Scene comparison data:
>>>

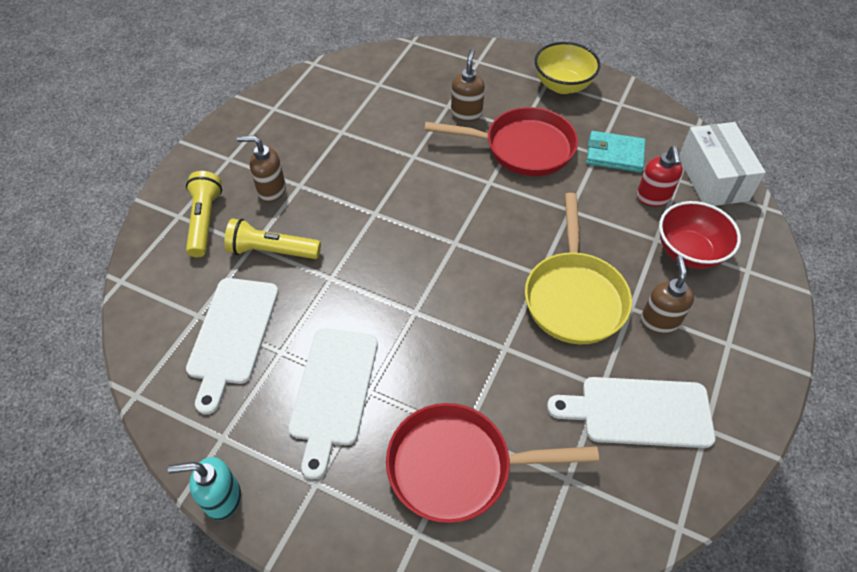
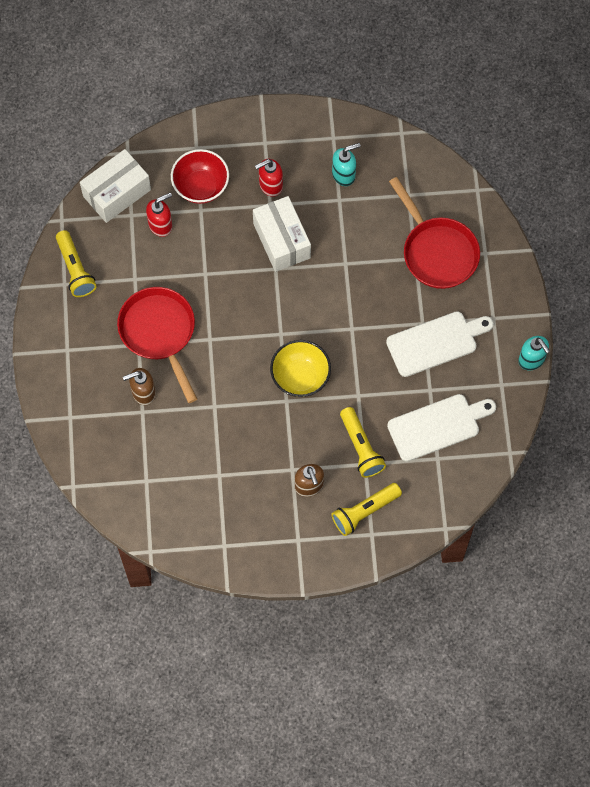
camera: 120 degrees left, 15 degrees up
(562, 85) = (65, 336): yellow bowl -> yellow bowl (300, 377)
(574, 296) = (281, 240): yellow pan -> white box
(614, 154) = (129, 266): turquoise wallet -> none
(633, 116) = (75, 269): none -> yellow flashlight
(639, 412) = (344, 175): white cutting board -> turquoise soap dispenser
(659, 320) = (270, 185): brown soap dispenser -> red soap dispenser

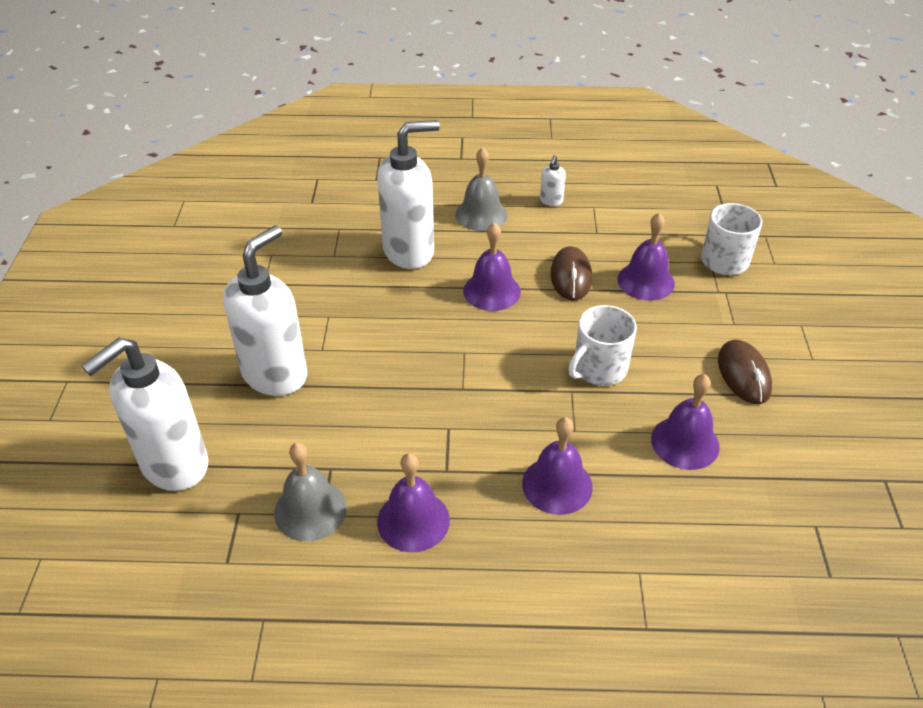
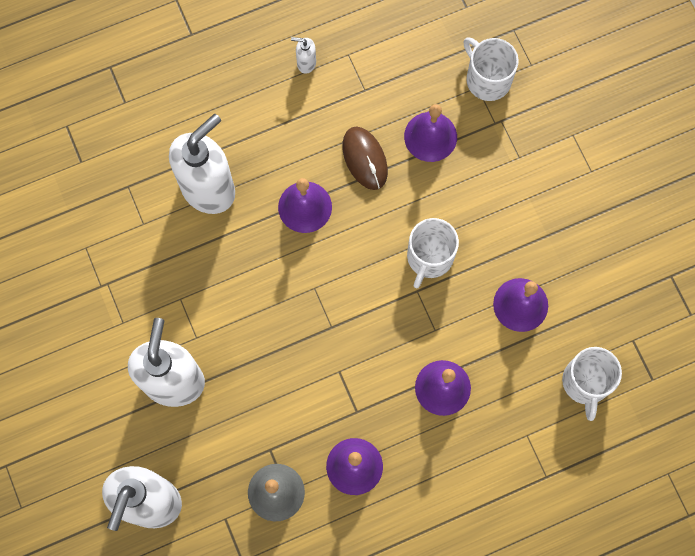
camera: 25 degrees left, 30 degrees up
(481, 214) = (249, 110): grey bell -> none
(551, 201) = (306, 63): white soap dispenser -> white soap dispenser turned 105 degrees clockwise
(738, 546) = (585, 382): none -> white mug
(743, 374) = (543, 213): brown mouse -> none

<<<

* Work instruction *
Skipping any pictures, copy the entries exactly as they appear.

* Answer section *
camera: 120 degrees left, 15 degrees up
(562, 85) = (65, 336): yellow bowl -> yellow bowl (300, 377)
(574, 296) = (281, 240): yellow pan -> white box
(614, 154) = (129, 266): turquoise wallet -> none
(633, 116) = (75, 269): none -> yellow flashlight
(639, 412) = (344, 175): white cutting board -> turquoise soap dispenser
(659, 320) = (270, 185): brown soap dispenser -> red soap dispenser

camera: 25 degrees left, 30 degrees up
(481, 214) = (249, 110): grey bell -> none
(551, 201) = (306, 63): white soap dispenser -> white soap dispenser turned 105 degrees clockwise
(738, 546) = (585, 382): none -> white mug
(743, 374) = (543, 213): brown mouse -> none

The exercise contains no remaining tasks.